Your objective: Your answer should consist solely of the lines from the one containing "red semicircle: (681, 650)" through the end of the entries below, duplicated exactly.

---*---

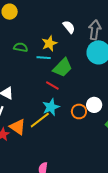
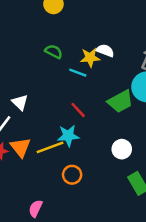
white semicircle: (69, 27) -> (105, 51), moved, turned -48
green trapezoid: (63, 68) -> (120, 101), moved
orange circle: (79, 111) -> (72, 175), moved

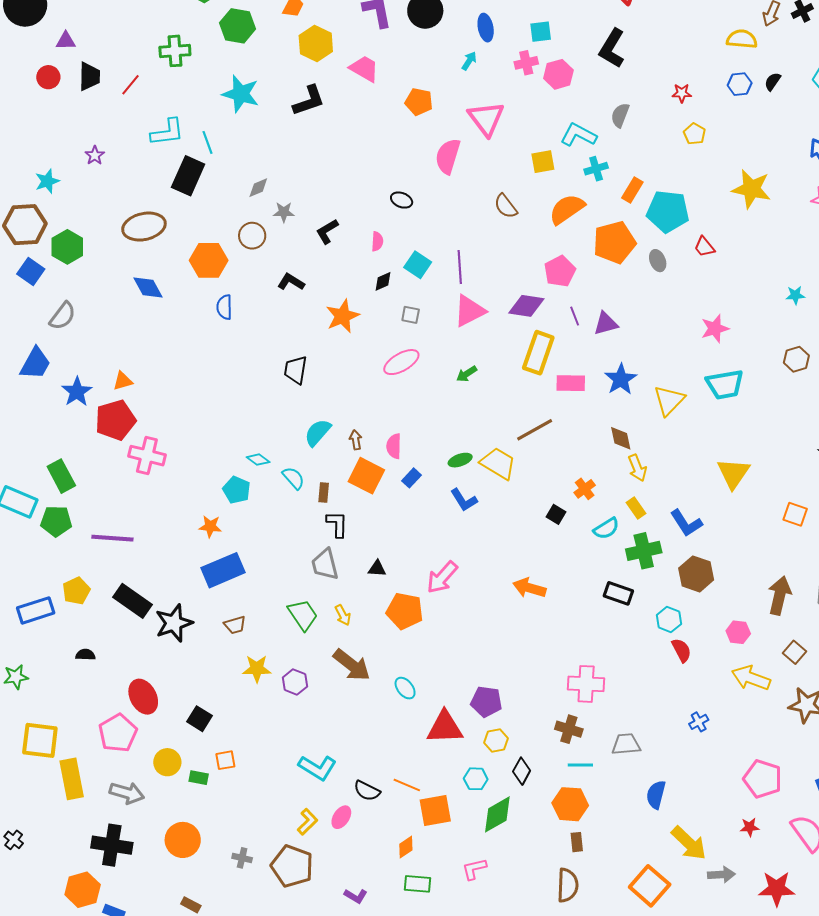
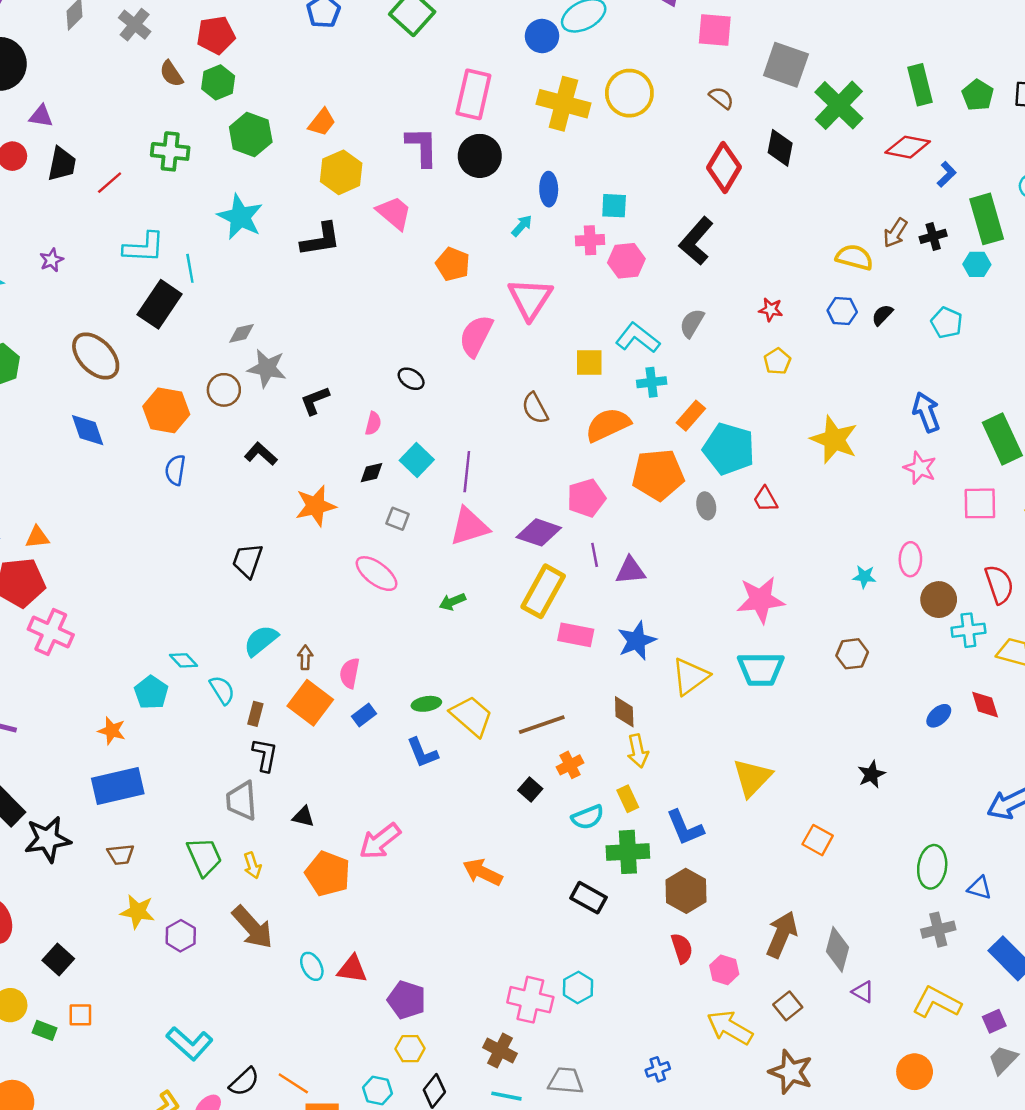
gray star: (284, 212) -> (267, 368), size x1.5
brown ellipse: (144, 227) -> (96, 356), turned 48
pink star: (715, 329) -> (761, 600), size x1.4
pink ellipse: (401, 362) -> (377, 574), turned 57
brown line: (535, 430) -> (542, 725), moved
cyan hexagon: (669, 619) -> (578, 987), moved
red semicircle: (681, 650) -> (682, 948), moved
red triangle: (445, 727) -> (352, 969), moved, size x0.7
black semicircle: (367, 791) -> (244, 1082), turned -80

---*---

Completed task:
red semicircle: (681, 650) -> (682, 948), moved
red triangle: (445, 727) -> (352, 969), moved, size x0.7
black semicircle: (367, 791) -> (244, 1082), turned -80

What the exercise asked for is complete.